*WHAT THE TASK REQUIRES*:
All that is wanted is how many lines in the records below include the string "washing".
RAW DATA Start Marker
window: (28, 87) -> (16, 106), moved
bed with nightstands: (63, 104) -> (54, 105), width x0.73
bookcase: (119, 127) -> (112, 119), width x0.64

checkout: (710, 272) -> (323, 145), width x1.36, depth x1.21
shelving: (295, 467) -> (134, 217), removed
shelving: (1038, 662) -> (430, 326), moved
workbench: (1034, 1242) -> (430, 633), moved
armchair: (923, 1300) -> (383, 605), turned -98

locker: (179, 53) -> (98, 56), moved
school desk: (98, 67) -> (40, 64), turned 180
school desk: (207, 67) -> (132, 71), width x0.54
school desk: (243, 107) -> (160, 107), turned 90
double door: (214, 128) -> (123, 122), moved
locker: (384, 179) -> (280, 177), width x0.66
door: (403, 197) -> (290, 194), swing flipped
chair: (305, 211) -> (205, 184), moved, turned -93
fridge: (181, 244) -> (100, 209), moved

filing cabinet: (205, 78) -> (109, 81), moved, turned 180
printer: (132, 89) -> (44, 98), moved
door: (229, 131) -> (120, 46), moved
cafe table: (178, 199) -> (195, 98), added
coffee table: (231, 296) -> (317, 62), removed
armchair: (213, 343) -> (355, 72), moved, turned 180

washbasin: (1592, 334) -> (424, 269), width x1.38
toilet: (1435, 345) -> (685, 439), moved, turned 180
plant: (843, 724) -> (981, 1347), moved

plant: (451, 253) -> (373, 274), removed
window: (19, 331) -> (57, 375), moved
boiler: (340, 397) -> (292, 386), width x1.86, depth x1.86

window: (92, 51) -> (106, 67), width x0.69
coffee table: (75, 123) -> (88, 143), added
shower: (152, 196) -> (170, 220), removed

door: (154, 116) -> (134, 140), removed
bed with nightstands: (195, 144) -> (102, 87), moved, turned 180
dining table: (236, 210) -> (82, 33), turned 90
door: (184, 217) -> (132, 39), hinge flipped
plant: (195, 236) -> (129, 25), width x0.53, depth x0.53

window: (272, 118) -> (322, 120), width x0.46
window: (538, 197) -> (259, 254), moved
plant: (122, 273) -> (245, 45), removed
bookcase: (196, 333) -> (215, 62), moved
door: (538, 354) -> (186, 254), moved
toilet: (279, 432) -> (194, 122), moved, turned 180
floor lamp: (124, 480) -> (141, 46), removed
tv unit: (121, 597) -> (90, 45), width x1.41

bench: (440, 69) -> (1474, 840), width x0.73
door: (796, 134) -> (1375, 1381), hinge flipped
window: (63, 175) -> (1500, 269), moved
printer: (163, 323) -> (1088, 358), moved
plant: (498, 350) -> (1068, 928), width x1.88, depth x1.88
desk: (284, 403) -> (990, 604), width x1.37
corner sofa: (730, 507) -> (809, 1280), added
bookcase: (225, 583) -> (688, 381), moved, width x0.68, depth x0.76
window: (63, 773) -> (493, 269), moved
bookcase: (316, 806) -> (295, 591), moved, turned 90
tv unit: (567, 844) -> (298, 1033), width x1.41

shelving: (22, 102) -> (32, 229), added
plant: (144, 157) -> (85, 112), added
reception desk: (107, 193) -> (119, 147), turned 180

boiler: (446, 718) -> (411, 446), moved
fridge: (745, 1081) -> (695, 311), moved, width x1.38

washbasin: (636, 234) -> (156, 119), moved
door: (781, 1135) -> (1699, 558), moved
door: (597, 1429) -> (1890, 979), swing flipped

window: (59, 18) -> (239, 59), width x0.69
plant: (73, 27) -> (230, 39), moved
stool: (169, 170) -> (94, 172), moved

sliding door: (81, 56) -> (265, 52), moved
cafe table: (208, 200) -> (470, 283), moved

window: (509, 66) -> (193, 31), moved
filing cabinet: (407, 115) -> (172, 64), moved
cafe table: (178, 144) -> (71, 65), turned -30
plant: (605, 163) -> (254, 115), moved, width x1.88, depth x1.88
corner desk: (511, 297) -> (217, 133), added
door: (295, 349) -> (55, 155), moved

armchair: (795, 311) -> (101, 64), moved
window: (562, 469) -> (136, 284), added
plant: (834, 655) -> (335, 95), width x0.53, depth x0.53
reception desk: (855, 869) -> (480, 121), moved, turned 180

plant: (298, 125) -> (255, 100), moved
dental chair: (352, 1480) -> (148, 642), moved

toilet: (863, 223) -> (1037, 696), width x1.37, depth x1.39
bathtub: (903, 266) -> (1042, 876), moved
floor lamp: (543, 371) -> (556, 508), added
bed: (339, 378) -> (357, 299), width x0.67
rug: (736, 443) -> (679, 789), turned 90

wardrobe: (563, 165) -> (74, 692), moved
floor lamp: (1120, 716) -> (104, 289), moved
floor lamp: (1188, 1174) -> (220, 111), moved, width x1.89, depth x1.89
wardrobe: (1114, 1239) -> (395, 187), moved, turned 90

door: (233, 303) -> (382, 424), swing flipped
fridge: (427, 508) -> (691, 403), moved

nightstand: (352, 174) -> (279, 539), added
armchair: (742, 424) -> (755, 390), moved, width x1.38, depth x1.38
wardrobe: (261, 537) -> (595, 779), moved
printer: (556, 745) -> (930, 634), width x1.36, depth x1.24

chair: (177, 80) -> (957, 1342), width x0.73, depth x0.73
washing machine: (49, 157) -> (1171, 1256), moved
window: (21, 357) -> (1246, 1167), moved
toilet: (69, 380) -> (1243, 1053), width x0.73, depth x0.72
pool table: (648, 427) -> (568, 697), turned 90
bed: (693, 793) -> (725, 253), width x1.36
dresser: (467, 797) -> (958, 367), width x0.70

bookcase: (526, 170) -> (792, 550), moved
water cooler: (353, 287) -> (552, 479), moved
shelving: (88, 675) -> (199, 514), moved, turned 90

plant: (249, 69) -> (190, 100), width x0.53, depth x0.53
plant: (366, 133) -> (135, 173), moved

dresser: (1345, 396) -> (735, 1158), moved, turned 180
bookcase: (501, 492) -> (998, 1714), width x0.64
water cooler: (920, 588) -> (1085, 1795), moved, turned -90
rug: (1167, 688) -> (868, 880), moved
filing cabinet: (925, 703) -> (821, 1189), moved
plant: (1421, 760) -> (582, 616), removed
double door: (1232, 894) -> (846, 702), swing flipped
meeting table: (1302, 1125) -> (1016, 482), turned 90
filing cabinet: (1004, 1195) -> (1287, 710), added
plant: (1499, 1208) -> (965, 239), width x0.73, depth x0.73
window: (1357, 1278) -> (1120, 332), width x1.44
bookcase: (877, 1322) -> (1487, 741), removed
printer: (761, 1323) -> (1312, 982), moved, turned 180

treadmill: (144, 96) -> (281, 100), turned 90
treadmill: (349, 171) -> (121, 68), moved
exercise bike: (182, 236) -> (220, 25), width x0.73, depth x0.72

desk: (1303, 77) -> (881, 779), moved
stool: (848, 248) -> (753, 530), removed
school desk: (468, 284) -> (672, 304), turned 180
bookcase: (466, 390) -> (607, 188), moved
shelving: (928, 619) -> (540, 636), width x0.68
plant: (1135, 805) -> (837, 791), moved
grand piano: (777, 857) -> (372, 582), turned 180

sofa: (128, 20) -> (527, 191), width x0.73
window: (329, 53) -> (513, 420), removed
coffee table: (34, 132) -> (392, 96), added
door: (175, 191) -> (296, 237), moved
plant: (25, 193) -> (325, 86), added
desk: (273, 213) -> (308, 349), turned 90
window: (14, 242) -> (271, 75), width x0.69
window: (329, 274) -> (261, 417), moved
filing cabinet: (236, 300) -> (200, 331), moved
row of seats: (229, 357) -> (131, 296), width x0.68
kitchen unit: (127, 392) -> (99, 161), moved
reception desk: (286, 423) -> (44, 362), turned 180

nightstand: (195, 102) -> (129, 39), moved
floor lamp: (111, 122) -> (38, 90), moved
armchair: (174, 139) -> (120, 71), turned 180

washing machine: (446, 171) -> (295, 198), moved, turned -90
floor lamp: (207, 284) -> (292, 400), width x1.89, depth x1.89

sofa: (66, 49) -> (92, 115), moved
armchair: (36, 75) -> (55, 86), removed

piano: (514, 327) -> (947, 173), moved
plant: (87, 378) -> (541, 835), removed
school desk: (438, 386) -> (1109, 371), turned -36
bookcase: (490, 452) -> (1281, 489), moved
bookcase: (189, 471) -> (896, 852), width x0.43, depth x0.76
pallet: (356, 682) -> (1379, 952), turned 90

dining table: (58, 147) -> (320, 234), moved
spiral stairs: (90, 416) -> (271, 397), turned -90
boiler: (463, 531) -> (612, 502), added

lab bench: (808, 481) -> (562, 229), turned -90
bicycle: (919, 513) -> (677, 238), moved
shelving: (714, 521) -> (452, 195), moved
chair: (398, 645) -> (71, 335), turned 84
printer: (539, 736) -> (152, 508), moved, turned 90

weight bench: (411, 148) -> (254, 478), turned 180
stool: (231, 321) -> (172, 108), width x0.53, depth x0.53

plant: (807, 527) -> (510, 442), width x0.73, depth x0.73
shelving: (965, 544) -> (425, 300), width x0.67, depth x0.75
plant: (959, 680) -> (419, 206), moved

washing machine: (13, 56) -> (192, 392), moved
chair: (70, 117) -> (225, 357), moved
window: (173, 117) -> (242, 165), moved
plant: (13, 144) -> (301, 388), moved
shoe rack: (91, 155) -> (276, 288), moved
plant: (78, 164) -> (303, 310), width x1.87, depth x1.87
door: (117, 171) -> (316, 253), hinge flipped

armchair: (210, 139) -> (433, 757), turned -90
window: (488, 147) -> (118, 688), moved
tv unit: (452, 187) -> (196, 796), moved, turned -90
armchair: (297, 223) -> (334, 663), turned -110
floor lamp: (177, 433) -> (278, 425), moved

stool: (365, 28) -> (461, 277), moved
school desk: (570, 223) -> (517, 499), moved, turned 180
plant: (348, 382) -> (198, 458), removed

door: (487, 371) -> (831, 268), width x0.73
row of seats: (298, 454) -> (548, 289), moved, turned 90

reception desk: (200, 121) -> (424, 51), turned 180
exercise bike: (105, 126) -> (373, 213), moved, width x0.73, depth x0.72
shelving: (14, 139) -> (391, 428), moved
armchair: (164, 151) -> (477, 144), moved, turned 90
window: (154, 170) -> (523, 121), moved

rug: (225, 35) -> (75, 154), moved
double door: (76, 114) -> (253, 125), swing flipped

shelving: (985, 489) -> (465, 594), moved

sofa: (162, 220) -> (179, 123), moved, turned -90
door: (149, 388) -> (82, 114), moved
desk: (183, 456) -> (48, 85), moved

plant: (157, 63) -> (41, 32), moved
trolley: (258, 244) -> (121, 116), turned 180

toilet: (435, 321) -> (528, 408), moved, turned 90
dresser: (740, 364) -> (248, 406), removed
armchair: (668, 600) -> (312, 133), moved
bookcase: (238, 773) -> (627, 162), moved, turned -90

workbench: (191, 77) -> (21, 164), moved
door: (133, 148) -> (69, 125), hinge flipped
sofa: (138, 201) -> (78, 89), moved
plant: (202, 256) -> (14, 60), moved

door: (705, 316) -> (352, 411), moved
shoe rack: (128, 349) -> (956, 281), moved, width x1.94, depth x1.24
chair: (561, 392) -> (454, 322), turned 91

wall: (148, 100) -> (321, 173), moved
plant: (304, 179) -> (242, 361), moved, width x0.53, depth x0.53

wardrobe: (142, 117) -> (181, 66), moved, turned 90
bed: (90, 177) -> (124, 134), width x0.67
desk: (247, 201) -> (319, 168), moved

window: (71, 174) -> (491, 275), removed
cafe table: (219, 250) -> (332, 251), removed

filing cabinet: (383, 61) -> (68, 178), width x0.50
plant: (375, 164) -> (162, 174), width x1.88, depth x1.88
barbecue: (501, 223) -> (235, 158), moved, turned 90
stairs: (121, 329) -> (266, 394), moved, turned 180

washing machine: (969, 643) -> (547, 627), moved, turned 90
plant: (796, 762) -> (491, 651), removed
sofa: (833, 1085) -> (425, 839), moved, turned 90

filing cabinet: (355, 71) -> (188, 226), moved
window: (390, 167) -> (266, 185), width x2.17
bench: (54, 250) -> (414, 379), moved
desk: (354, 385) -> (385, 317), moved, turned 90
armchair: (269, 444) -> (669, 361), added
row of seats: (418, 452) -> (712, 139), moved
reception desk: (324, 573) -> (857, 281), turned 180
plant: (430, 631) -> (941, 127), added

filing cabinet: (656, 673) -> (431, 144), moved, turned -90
RAW DATA End Marker
*ANSWER TO THIS TASK*:
4